• **RECORDS FOR THE TASK**:
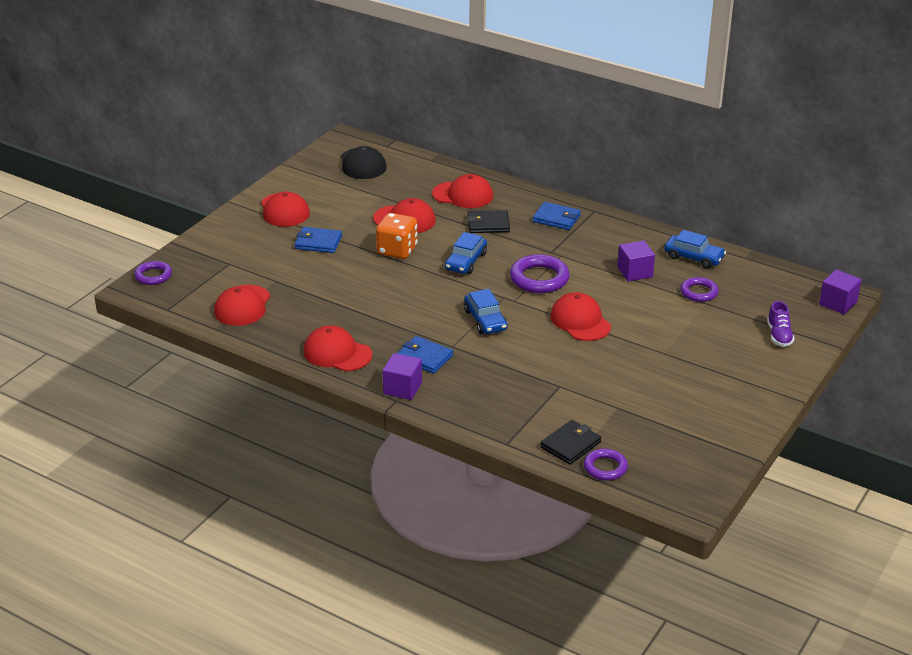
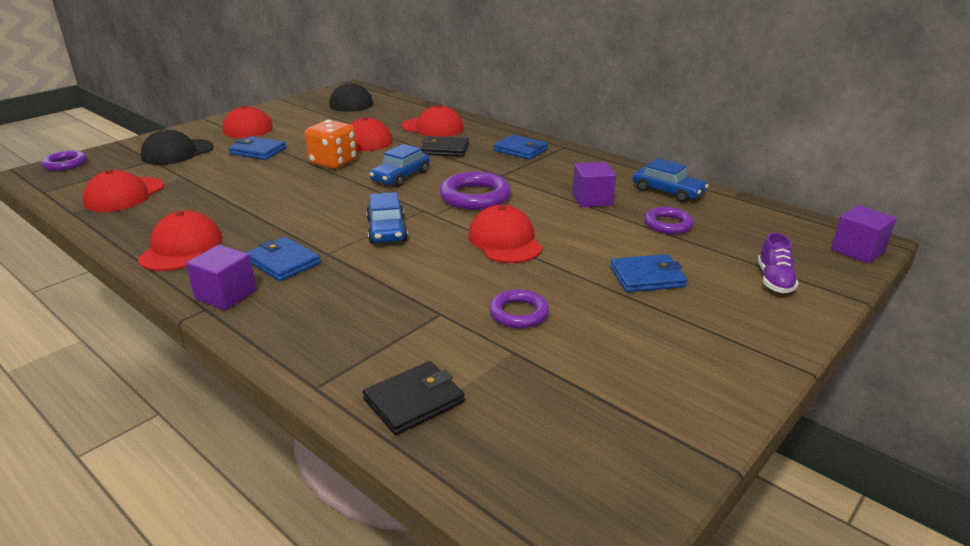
camera: 10 degrees right, 5 degrees down
(244, 251) = (177, 152): none -> black cap
(337, 353) = (181, 248): red cap -> red cap turned 60 degrees clockwise
(605, 467) = (453, 448): purple ring -> purple ring (518, 313)
(691, 342) = (647, 277): none -> blue wallet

• **WHAT TO WORK ON**: Set down exactly the lines beginning at the one that holds "(605, 467) = (453, 448): purple" and ending with the last line of the data.

• **TASK RESPONSE**:
(605, 467) = (453, 448): purple ring -> purple ring (518, 313)
(691, 342) = (647, 277): none -> blue wallet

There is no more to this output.